* **What is being asked**:
Note each line in the data holding the string "orange" and report it.
── Data to process ──
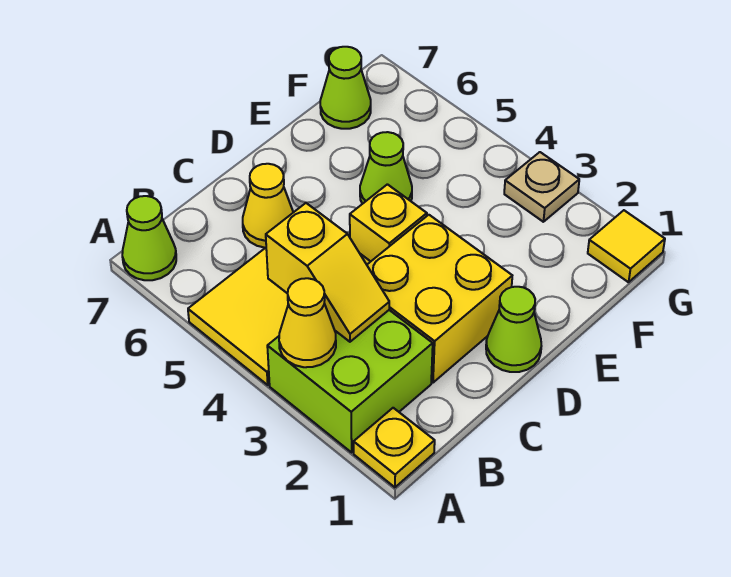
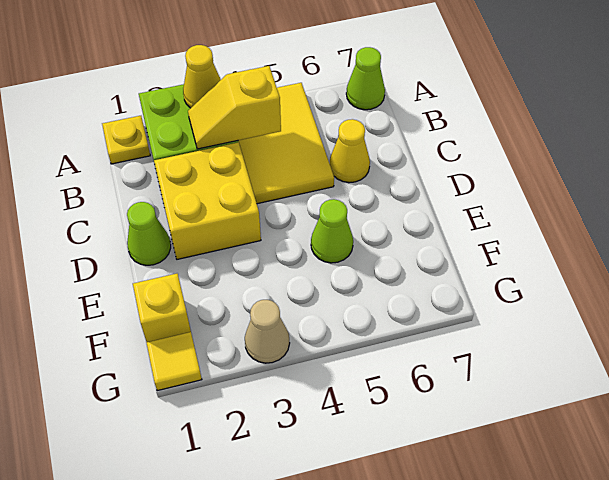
yellow brick D4 level 1 -> yellow brick F1 level 1
lime cone F7 level 1 -> none
tan plate G3 level 1 -> tan cone G3 level 1

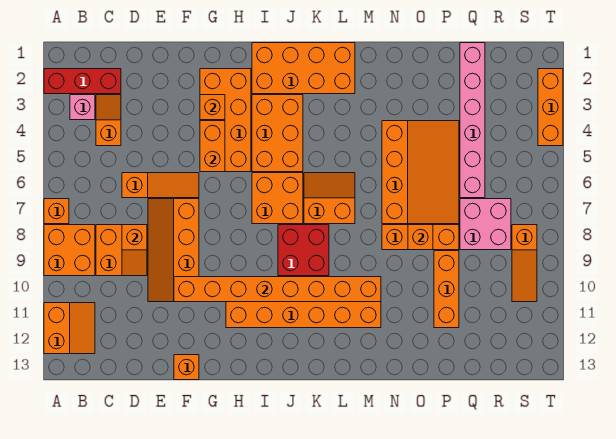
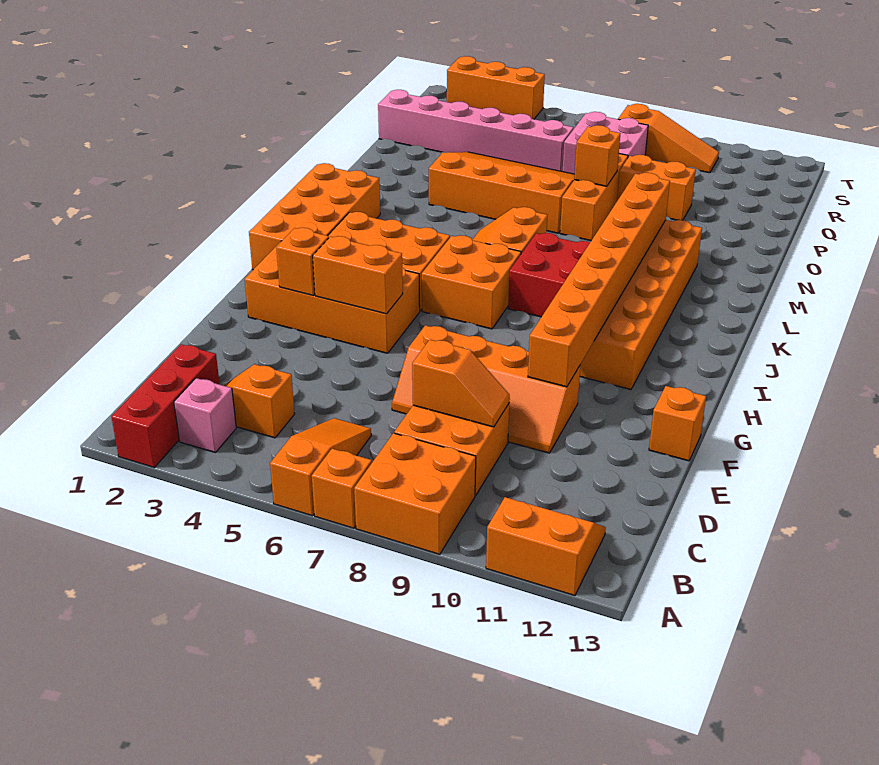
orange slope D6:F6 level 1 top D -> orange slope A6:C6 level 1 top A
orange brick P9:P11 level 1 -> orange brick P9:P10 level 1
───
* **Solution to this task**:
orange slope D6:F6 level 1 top D -> orange slope A6:C6 level 1 top A
orange brick P9:P11 level 1 -> orange brick P9:P10 level 1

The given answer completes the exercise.